(Change listing data)
┏━━

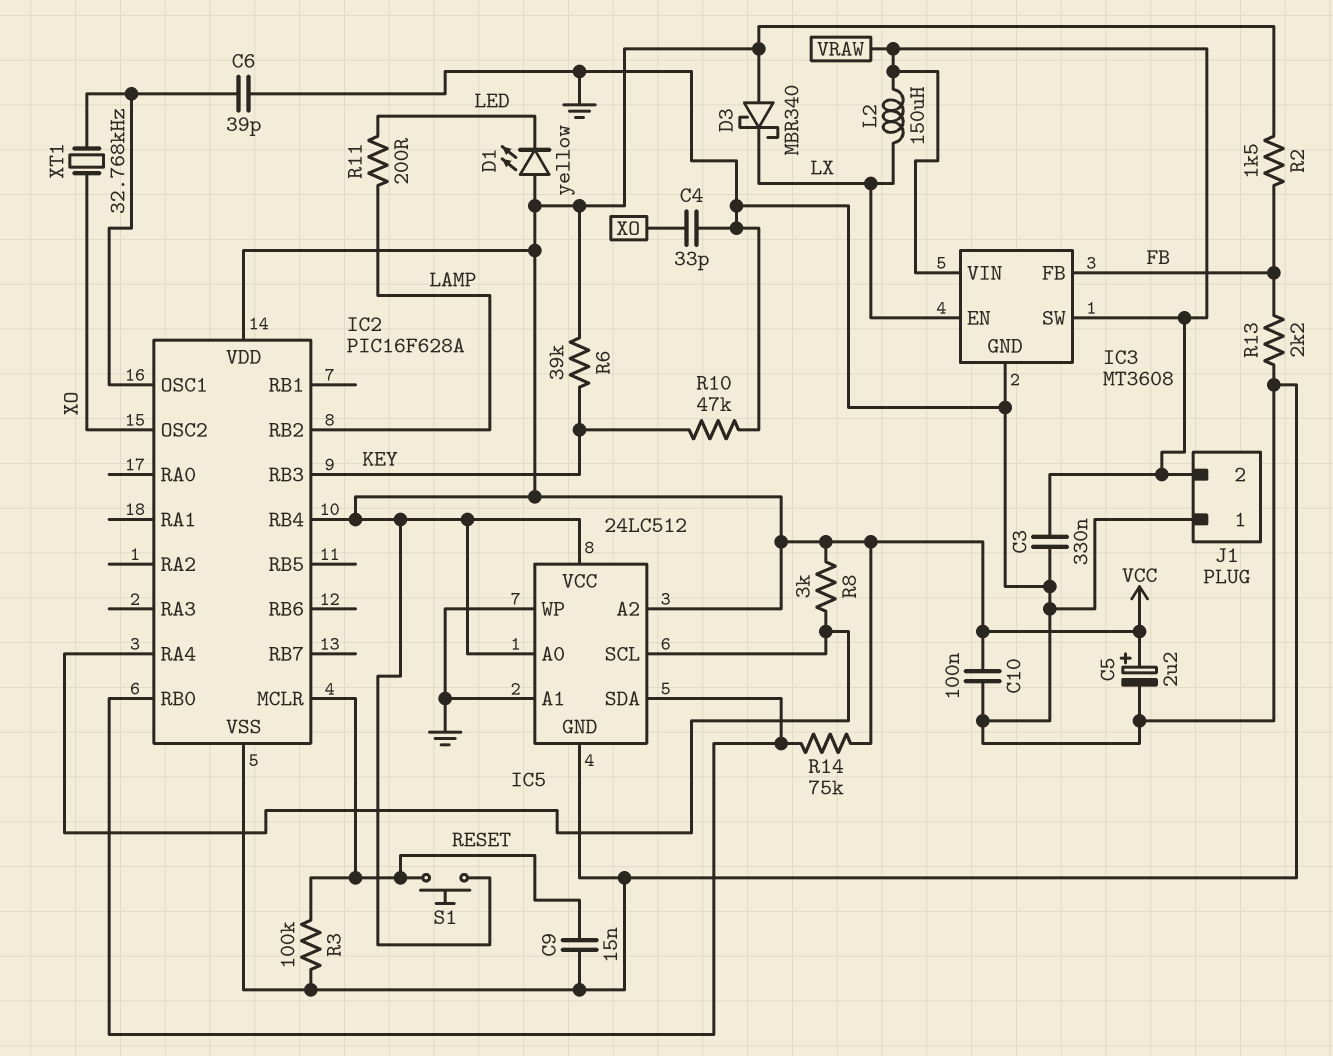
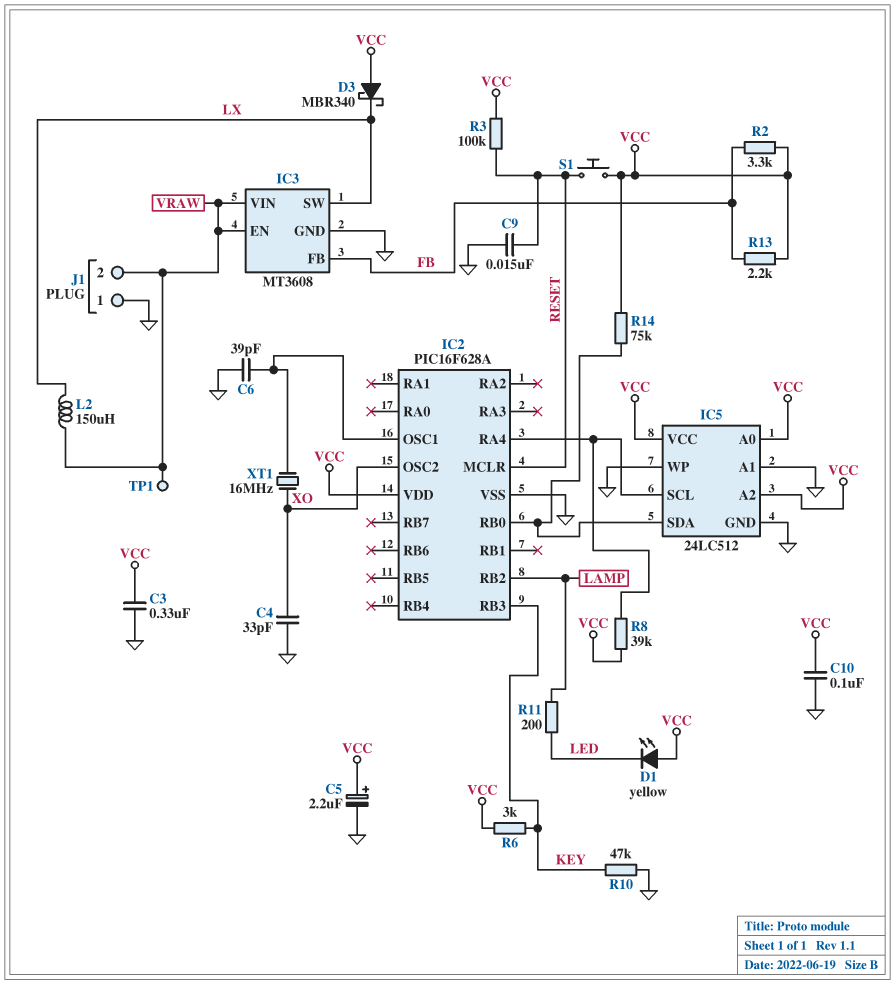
C3: 330nF (GND, VRAW) -> 330nF (GND, VCC)
IC2 pin RB4: VCC -> none
IC3 pin EN: LX -> VRAW
IC3 pin SW: VRAW -> LX
R2: 1.5k (FB, VCC) -> 3.3k (FB, VCC)
R3: 100k (GND, RESET) -> 100k (RESET, VCC)
R6: 39k (KEY, VCC) -> 3k (KEY, VCC)
R8: 3k (IC2/RA4, VCC) -> 39k (IC2/RA4, VCC)
R13: 2.2k (FB, GND) -> 2.2k (FB, VCC)
TP1: none -> test point (VRAW)
XT1: 32.768kHz (IC2/OSC1, XO) -> 16MHz (IC2/OSC1, XO)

┗━━

__TO DO__.
Return the line that contains "TP1: none -> test point (VRAW)", along with every line after it in the data above, exactly and with nothing else.

__RESULT__.
TP1: none -> test point (VRAW)
XT1: 32.768kHz (IC2/OSC1, XO) -> 16MHz (IC2/OSC1, XO)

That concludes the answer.